_Source data_
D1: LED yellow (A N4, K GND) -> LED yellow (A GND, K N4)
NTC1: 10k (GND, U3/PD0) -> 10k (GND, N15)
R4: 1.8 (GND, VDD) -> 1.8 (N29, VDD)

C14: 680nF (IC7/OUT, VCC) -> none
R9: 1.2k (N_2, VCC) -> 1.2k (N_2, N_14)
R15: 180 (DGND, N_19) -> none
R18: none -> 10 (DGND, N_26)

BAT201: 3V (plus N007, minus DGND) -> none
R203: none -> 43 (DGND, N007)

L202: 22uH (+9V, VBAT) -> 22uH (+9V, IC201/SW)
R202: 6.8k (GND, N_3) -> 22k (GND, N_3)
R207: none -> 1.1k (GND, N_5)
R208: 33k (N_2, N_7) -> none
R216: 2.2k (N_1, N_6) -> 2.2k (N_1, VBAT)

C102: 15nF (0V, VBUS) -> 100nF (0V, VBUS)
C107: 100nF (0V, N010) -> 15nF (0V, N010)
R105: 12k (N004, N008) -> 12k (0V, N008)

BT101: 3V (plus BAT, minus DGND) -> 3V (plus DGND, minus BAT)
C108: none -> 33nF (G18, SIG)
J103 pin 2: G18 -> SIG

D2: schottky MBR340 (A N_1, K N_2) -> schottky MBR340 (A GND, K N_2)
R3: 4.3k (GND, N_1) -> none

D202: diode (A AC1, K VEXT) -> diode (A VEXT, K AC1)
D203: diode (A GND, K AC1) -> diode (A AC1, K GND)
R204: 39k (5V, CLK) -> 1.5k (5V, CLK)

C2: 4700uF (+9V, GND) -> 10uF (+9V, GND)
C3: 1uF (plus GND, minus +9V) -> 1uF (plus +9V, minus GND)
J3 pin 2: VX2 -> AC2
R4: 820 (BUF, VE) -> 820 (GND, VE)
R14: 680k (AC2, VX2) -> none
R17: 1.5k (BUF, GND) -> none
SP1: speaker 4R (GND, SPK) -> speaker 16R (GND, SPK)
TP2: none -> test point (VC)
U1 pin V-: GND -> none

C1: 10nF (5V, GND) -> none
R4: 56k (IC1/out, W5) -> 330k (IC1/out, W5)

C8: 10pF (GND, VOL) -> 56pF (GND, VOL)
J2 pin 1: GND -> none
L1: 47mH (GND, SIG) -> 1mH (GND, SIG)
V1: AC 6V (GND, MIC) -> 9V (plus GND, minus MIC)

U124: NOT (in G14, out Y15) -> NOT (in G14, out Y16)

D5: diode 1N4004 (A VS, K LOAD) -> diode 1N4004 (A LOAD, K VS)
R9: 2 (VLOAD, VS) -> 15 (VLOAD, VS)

_Exercise brief_
Write out the data above once more, exactly as it stands.

_Written answer_
D1: LED yellow (A N4, K GND) -> LED yellow (A GND, K N4)
NTC1: 10k (GND, U3/PD0) -> 10k (GND, N15)
R4: 1.8 (GND, VDD) -> 1.8 (N29, VDD)

C14: 680nF (IC7/OUT, VCC) -> none
R9: 1.2k (N_2, VCC) -> 1.2k (N_2, N_14)
R15: 180 (DGND, N_19) -> none
R18: none -> 10 (DGND, N_26)

BAT201: 3V (plus N007, minus DGND) -> none
R203: none -> 43 (DGND, N007)

L202: 22uH (+9V, VBAT) -> 22uH (+9V, IC201/SW)
R202: 6.8k (GND, N_3) -> 22k (GND, N_3)
R207: none -> 1.1k (GND, N_5)
R208: 33k (N_2, N_7) -> none
R216: 2.2k (N_1, N_6) -> 2.2k (N_1, VBAT)

C102: 15nF (0V, VBUS) -> 100nF (0V, VBUS)
C107: 100nF (0V, N010) -> 15nF (0V, N010)
R105: 12k (N004, N008) -> 12k (0V, N008)

BT101: 3V (plus BAT, minus DGND) -> 3V (plus DGND, minus BAT)
C108: none -> 33nF (G18, SIG)
J103 pin 2: G18 -> SIG

D2: schottky MBR340 (A N_1, K N_2) -> schottky MBR340 (A GND, K N_2)
R3: 4.3k (GND, N_1) -> none

D202: diode (A AC1, K VEXT) -> diode (A VEXT, K AC1)
D203: diode (A GND, K AC1) -> diode (A AC1, K GND)
R204: 39k (5V, CLK) -> 1.5k (5V, CLK)

C2: 4700uF (+9V, GND) -> 10uF (+9V, GND)
C3: 1uF (plus GND, minus +9V) -> 1uF (plus +9V, minus GND)
J3 pin 2: VX2 -> AC2
R4: 820 (BUF, VE) -> 820 (GND, VE)
R14: 680k (AC2, VX2) -> none
R17: 1.5k (BUF, GND) -> none
SP1: speaker 4R (GND, SPK) -> speaker 16R (GND, SPK)
TP2: none -> test point (VC)
U1 pin V-: GND -> none

C1: 10nF (5V, GND) -> none
R4: 56k (IC1/out, W5) -> 330k (IC1/out, W5)

C8: 10pF (GND, VOL) -> 56pF (GND, VOL)
J2 pin 1: GND -> none
L1: 47mH (GND, SIG) -> 1mH (GND, SIG)
V1: AC 6V (GND, MIC) -> 9V (plus GND, minus MIC)

U124: NOT (in G14, out Y15) -> NOT (in G14, out Y16)

D5: diode 1N4004 (A VS, K LOAD) -> diode 1N4004 (A LOAD, K VS)
R9: 2 (VLOAD, VS) -> 15 (VLOAD, VS)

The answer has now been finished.